[Spatial object tracking data]
= Beginning of Section =

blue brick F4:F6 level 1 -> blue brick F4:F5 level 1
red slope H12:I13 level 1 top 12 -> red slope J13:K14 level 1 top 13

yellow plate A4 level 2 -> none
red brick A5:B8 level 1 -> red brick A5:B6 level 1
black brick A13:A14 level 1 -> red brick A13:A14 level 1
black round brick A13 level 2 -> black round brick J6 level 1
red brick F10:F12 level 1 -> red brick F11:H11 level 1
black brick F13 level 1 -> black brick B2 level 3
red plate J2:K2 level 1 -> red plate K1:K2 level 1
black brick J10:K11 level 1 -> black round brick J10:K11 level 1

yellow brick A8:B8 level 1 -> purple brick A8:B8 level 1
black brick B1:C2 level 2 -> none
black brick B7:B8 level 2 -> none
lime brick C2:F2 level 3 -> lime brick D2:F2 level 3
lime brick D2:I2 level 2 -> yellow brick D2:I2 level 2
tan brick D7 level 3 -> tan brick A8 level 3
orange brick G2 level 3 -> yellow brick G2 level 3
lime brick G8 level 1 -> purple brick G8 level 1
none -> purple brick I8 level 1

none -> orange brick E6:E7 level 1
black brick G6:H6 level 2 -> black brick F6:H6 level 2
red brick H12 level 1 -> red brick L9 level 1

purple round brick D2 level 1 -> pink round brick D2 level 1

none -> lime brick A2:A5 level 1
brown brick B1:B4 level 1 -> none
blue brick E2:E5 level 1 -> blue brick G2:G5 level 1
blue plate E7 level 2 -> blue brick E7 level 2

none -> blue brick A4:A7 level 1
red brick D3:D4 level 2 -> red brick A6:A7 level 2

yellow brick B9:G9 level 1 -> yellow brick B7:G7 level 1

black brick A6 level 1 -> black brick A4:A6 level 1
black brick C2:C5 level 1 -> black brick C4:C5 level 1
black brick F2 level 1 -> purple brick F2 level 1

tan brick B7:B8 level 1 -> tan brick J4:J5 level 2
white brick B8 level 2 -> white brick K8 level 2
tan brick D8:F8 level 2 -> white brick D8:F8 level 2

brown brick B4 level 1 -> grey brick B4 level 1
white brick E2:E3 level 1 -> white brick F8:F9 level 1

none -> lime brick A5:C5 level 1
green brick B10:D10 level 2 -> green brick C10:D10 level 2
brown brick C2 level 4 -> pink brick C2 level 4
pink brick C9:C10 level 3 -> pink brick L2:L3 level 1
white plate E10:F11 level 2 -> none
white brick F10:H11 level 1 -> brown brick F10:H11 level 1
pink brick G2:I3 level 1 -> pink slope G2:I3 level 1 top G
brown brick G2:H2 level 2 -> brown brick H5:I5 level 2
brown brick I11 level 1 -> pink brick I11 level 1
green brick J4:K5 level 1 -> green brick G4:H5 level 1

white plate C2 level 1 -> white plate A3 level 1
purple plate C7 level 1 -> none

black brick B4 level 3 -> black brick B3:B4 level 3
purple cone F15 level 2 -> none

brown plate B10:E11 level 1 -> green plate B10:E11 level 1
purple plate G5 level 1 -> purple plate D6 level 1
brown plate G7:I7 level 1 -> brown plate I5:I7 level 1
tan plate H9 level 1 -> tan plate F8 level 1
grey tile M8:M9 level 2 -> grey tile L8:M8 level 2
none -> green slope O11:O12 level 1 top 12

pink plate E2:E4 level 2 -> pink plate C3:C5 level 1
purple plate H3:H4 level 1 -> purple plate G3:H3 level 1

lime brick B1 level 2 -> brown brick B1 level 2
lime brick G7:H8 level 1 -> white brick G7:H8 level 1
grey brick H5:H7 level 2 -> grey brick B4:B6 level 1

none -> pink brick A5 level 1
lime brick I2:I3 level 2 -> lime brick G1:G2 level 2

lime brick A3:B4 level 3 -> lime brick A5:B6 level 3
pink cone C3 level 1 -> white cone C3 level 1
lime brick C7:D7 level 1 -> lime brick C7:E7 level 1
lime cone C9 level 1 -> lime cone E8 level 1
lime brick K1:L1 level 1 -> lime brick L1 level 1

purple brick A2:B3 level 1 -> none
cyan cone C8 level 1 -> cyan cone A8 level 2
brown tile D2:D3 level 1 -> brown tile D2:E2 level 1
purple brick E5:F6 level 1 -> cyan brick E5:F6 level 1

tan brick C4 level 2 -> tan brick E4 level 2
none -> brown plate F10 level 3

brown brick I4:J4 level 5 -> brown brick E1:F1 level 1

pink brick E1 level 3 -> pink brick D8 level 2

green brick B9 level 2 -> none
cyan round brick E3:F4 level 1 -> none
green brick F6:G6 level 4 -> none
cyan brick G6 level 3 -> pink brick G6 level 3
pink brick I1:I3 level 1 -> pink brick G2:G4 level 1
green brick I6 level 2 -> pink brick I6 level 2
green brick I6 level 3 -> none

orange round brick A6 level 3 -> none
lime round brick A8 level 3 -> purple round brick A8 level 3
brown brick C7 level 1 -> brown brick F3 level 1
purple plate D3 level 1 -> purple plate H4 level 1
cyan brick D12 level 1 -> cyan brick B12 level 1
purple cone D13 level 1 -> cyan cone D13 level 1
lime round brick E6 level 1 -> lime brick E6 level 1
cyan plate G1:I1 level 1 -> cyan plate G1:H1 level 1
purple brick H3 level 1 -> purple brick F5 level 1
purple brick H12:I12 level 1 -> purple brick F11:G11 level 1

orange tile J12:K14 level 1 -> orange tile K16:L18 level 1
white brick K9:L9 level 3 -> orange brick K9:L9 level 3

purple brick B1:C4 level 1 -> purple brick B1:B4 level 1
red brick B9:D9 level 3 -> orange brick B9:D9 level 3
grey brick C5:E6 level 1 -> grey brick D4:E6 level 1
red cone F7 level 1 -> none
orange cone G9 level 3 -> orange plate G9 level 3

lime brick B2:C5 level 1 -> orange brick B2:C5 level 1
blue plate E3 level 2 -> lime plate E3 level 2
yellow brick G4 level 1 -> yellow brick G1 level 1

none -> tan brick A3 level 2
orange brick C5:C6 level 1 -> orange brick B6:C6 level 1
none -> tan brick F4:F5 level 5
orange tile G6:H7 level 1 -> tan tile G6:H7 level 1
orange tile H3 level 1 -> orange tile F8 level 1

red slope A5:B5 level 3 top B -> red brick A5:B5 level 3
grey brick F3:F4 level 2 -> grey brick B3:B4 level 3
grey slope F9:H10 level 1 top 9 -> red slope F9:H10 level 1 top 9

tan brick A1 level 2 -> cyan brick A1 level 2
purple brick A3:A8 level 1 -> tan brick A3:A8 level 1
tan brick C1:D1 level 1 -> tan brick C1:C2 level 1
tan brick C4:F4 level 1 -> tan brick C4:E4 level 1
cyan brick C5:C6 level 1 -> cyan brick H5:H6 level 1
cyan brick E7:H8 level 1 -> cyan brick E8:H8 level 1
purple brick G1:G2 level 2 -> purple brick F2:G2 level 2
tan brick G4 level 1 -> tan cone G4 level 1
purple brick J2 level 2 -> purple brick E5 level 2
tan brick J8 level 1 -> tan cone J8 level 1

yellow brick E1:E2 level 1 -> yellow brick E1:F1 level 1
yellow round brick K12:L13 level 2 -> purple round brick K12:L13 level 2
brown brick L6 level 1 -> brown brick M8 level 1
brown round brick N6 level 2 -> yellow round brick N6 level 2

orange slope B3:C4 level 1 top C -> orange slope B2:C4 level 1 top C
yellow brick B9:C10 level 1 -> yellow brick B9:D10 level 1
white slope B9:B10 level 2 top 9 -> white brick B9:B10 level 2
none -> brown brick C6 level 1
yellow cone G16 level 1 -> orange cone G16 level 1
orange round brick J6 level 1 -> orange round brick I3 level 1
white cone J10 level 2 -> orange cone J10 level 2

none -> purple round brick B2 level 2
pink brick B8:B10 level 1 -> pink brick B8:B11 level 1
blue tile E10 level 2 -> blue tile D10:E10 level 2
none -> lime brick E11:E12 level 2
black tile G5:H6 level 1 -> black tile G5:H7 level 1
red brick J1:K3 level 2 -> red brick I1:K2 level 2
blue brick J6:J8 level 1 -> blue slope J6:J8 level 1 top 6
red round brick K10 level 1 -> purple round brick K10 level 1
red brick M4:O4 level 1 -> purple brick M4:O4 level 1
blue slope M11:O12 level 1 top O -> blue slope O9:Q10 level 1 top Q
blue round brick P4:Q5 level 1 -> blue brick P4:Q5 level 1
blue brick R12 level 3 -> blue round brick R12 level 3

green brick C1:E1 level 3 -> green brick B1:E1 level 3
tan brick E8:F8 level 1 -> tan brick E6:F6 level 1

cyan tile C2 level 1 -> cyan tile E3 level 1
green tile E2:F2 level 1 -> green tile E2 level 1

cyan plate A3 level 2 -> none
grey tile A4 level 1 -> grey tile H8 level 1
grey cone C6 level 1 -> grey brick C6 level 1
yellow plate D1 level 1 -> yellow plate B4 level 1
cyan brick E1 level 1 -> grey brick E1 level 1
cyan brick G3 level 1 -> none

= End of Section =

### Problem statement:
From the line containing "black tile G5:H6" through the last line of the records above, reproduce every line exactly.

### Answer space:
black tile G5:H6 level 1 -> black tile G5:H7 level 1
red brick J1:K3 level 2 -> red brick I1:K2 level 2
blue brick J6:J8 level 1 -> blue slope J6:J8 level 1 top 6
red round brick K10 level 1 -> purple round brick K10 level 1
red brick M4:O4 level 1 -> purple brick M4:O4 level 1
blue slope M11:O12 level 1 top O -> blue slope O9:Q10 level 1 top Q
blue round brick P4:Q5 level 1 -> blue brick P4:Q5 level 1
blue brick R12 level 3 -> blue round brick R12 level 3

green brick C1:E1 level 3 -> green brick B1:E1 level 3
tan brick E8:F8 level 1 -> tan brick E6:F6 level 1

cyan tile C2 level 1 -> cyan tile E3 level 1
green tile E2:F2 level 1 -> green tile E2 level 1

cyan plate A3 level 2 -> none
grey tile A4 level 1 -> grey tile H8 level 1
grey cone C6 level 1 -> grey brick C6 level 1
yellow plate D1 level 1 -> yellow plate B4 level 1
cyan brick E1 level 1 -> grey brick E1 level 1
cyan brick G3 level 1 -> none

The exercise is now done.